EXERCISE AIM: Take the data below and extract the lines from the one with "first_place: [607, 133, 672, 245]" to the one with "first_place: [809, 424, 919, 555]", inclusive, exactly as written.
-------------------------
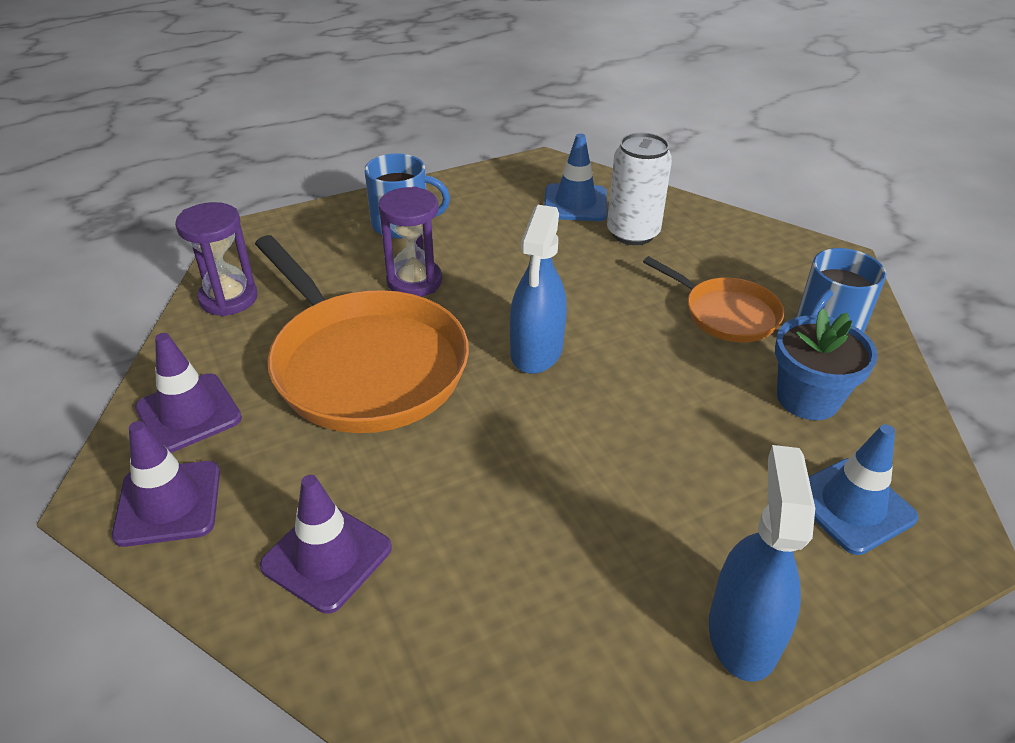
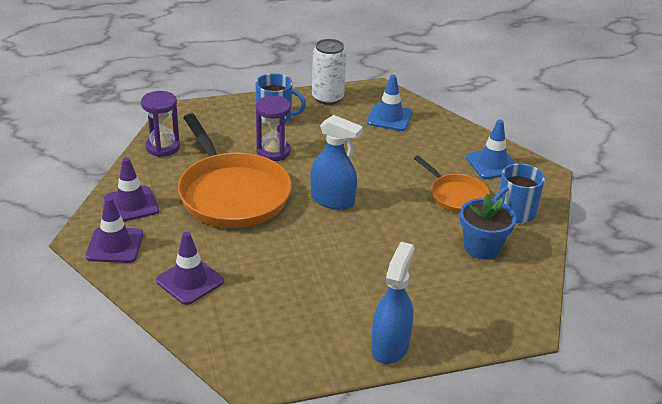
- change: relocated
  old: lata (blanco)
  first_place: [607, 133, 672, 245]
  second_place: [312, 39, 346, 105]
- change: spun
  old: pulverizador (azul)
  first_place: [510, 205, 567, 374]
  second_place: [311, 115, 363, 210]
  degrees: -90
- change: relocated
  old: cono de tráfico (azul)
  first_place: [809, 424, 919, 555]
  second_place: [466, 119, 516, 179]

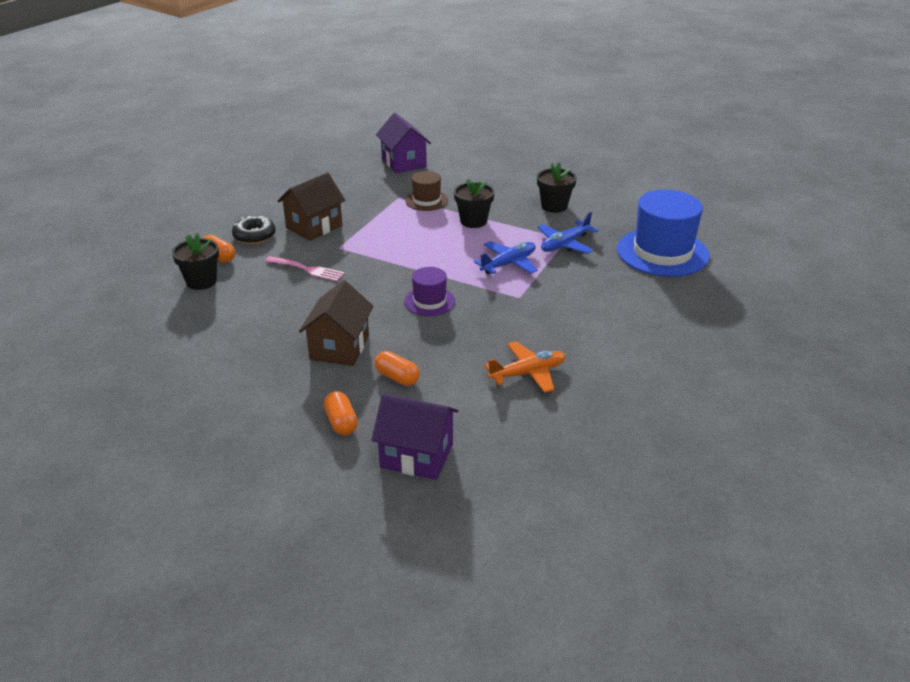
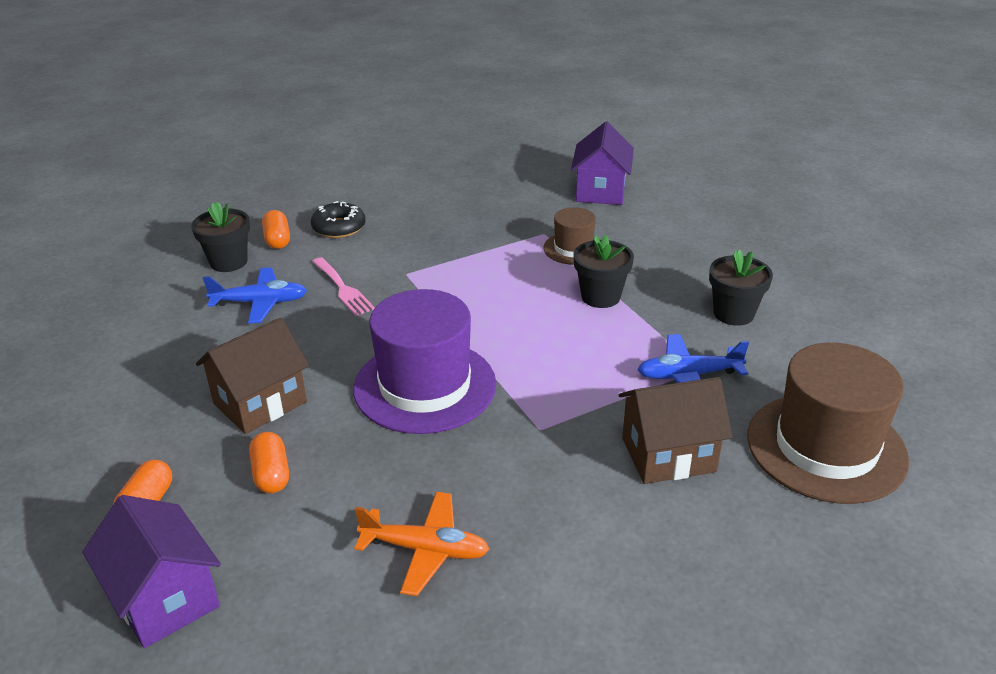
- change: relocated
  old: casa (marrón)
  first_place: [278, 172, 345, 241]
  second_place: [619, 377, 732, 484]
- change: colour
  old: sombrero (azul)
  new: sombrero (marrón)
  first_place: [617, 190, 710, 277]
  second_place: [747, 343, 909, 504]
- change: relocated
  old: avión (azul)
  first_place: [474, 241, 538, 274]
  second_place: [203, 267, 307, 323]
- change: size
  old: sombrero (morado)
  first_place: [404, 267, 455, 316]
  second_place: [353, 289, 496, 434]
  factor: 1.94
-------------------------
RESULT OF THE TASK:
  first_place: [607, 133, 672, 245]
  second_place: [312, 39, 346, 105]
- change: spun
  old: pulverizador (azul)
  first_place: [510, 205, 567, 374]
  second_place: [311, 115, 363, 210]
  degrees: -90
- change: relocated
  old: cono de tráfico (azul)
  first_place: [809, 424, 919, 555]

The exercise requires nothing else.